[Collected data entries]
☆ ☆ ☆ ☆ ☆ ☆ ☆

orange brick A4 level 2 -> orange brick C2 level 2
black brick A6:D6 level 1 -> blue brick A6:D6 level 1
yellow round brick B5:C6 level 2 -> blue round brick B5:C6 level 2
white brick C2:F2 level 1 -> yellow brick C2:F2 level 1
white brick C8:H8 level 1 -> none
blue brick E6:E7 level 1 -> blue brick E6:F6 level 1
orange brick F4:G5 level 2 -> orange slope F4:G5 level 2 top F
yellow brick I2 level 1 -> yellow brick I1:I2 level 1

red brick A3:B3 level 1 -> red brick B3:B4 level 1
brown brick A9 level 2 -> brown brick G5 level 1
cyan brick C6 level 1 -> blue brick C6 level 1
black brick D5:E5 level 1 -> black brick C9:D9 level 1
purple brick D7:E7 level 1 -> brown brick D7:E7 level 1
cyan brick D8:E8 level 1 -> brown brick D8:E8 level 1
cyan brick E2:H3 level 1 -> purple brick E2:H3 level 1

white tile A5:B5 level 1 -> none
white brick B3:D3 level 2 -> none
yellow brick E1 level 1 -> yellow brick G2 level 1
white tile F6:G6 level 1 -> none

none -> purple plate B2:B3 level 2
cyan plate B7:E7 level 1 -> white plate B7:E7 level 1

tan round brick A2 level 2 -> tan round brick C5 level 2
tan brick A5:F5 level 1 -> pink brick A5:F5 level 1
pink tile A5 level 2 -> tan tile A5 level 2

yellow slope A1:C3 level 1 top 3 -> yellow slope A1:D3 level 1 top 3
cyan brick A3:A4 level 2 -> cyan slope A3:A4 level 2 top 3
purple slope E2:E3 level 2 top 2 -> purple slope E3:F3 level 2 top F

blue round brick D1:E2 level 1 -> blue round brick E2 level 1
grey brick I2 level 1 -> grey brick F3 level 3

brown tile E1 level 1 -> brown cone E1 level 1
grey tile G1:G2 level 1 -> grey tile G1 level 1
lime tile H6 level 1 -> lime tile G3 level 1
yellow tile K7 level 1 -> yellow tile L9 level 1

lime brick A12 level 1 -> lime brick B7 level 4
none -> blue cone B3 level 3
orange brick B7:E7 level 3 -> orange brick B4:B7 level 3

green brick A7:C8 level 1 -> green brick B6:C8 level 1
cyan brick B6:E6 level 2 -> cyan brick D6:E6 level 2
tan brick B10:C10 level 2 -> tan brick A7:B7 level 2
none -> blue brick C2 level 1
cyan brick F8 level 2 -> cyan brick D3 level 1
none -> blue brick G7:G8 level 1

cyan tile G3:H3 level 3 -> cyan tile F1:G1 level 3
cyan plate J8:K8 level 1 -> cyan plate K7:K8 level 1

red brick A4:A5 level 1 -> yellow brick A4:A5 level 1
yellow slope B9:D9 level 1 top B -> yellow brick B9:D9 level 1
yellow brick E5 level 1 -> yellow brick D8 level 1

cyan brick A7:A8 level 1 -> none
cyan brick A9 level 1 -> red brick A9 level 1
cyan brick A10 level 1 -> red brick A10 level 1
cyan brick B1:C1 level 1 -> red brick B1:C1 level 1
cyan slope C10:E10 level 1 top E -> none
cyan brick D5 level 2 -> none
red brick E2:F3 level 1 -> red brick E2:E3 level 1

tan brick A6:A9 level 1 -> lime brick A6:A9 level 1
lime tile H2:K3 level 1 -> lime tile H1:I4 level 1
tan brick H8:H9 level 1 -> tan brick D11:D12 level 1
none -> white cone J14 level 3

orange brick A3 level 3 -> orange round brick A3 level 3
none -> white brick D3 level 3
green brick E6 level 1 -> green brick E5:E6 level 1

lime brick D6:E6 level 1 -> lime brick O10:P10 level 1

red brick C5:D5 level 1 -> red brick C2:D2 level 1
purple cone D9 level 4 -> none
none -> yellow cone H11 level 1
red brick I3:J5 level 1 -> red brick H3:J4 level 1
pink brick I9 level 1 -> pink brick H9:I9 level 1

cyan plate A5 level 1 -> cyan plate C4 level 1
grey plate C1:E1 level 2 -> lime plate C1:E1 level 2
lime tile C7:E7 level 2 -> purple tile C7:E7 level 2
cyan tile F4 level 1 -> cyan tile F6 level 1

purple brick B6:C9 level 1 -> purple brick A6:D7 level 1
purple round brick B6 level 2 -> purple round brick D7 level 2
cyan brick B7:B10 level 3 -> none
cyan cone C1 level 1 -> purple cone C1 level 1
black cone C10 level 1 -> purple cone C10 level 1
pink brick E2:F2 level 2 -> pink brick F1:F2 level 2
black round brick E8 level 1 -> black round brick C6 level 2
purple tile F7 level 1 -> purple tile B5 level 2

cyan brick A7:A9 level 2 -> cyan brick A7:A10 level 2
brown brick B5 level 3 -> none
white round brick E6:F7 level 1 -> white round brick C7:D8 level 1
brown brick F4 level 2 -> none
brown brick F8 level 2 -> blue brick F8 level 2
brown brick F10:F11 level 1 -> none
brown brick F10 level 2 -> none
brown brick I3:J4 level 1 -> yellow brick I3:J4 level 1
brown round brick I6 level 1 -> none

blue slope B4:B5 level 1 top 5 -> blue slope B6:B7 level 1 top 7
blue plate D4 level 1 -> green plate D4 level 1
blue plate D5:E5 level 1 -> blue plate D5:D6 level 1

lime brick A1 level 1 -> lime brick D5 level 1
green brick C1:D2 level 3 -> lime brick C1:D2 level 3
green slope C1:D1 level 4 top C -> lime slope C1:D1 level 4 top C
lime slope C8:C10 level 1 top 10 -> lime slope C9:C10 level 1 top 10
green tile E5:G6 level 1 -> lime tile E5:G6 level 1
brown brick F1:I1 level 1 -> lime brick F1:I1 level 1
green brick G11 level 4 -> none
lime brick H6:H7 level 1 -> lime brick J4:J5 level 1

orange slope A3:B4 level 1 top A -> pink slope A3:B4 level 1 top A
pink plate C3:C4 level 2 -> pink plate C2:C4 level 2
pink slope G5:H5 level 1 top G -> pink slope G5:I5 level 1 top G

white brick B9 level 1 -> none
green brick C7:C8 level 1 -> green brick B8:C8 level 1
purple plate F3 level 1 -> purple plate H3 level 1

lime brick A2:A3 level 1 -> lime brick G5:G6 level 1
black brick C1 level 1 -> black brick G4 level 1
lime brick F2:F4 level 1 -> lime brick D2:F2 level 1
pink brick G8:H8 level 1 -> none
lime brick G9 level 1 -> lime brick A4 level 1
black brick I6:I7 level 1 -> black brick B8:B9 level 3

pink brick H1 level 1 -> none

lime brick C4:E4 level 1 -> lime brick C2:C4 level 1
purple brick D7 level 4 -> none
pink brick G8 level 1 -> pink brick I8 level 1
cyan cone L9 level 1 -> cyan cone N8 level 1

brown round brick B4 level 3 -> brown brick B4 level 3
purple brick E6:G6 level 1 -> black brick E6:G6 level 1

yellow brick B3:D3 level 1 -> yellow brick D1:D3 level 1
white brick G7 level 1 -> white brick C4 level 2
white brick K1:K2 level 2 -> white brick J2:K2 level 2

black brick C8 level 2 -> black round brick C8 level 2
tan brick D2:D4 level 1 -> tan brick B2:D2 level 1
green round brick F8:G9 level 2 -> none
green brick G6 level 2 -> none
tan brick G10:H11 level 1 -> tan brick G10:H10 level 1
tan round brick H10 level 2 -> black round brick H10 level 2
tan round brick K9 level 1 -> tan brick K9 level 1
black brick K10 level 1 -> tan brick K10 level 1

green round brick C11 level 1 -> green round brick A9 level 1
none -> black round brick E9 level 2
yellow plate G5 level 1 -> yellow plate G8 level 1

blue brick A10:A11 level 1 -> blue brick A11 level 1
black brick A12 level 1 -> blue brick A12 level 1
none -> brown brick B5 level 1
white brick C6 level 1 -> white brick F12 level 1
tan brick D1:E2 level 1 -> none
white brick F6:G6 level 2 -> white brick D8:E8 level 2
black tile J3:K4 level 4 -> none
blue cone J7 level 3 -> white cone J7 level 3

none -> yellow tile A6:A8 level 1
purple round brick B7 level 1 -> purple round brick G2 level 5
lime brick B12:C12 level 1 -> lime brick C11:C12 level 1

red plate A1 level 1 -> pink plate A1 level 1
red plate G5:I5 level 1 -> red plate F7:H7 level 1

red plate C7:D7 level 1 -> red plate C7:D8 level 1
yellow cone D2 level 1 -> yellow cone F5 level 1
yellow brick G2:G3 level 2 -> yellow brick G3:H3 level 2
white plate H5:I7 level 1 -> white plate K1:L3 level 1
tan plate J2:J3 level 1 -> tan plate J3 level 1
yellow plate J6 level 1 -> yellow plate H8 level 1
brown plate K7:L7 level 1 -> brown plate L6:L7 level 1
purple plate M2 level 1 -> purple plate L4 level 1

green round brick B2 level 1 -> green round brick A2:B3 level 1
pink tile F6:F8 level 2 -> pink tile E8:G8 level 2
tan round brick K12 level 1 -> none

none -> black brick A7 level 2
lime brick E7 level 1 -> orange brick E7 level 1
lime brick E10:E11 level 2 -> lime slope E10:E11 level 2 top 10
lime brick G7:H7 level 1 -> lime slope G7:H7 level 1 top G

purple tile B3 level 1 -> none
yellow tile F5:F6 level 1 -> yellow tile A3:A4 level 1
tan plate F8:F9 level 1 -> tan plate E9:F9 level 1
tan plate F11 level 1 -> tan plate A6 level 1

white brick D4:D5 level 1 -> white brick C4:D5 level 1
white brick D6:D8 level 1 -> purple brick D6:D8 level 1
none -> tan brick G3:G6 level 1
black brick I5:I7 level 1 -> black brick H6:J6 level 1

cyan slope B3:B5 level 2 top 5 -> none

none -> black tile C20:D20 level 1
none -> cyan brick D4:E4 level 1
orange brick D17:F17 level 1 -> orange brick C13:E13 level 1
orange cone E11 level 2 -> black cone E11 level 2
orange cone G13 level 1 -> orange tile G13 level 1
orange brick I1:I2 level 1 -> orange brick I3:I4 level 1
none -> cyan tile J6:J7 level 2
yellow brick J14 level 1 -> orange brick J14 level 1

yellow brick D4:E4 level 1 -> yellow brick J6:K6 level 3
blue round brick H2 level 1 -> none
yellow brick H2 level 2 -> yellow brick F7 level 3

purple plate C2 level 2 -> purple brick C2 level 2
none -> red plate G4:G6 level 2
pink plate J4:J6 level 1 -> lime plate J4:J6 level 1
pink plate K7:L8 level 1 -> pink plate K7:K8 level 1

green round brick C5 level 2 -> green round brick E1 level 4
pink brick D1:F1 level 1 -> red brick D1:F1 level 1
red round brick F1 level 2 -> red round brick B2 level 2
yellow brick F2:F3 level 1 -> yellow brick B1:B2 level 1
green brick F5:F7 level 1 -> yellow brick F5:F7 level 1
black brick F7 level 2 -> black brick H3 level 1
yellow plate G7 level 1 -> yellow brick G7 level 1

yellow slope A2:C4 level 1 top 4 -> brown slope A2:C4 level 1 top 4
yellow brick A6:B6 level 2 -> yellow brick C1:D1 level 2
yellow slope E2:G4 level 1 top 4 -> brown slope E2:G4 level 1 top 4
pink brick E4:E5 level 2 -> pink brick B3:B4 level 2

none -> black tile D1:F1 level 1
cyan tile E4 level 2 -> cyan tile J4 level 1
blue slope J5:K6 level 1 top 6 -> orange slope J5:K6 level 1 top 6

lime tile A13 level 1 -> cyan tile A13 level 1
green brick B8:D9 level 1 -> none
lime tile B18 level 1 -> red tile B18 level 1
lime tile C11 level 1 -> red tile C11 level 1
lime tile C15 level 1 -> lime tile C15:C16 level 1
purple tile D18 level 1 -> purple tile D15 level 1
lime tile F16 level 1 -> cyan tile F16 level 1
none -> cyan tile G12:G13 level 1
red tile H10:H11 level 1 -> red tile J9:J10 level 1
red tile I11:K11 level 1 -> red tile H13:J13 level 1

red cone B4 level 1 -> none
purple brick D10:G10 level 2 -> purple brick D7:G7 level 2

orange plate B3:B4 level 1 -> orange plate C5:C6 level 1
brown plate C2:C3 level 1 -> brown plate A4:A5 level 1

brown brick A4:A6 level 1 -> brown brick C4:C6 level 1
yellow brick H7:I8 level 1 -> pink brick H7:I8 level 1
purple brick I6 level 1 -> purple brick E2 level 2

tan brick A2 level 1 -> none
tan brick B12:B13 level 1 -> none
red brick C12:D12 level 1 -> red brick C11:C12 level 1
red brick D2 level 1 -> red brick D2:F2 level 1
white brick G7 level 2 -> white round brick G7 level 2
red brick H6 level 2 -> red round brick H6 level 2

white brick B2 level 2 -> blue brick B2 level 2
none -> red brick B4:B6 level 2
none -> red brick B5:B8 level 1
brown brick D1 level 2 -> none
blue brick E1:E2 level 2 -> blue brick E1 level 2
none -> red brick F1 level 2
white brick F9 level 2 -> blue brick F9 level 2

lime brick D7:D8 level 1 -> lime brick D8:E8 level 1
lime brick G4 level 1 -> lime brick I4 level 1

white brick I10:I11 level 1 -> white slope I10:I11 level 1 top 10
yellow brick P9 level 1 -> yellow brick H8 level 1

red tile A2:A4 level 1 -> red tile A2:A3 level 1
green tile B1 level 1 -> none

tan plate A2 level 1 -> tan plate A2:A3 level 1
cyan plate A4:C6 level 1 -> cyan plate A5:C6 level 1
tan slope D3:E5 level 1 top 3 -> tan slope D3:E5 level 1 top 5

☆ ☆ ☆ ☆ ☆ ☆ ☆

WORK TO BE COMPLETED: As the answer, set down only the lines from the data above between the one holding "red brick E2:F3" and the one holding "lime brick D6:E6", inclusive, exactly as they read.

SOLUTION FOR THIS EXERCISE:
red brick E2:F3 level 1 -> red brick E2:E3 level 1

tan brick A6:A9 level 1 -> lime brick A6:A9 level 1
lime tile H2:K3 level 1 -> lime tile H1:I4 level 1
tan brick H8:H9 level 1 -> tan brick D11:D12 level 1
none -> white cone J14 level 3

orange brick A3 level 3 -> orange round brick A3 level 3
none -> white brick D3 level 3
green brick E6 level 1 -> green brick E5:E6 level 1

lime brick D6:E6 level 1 -> lime brick O10:P10 level 1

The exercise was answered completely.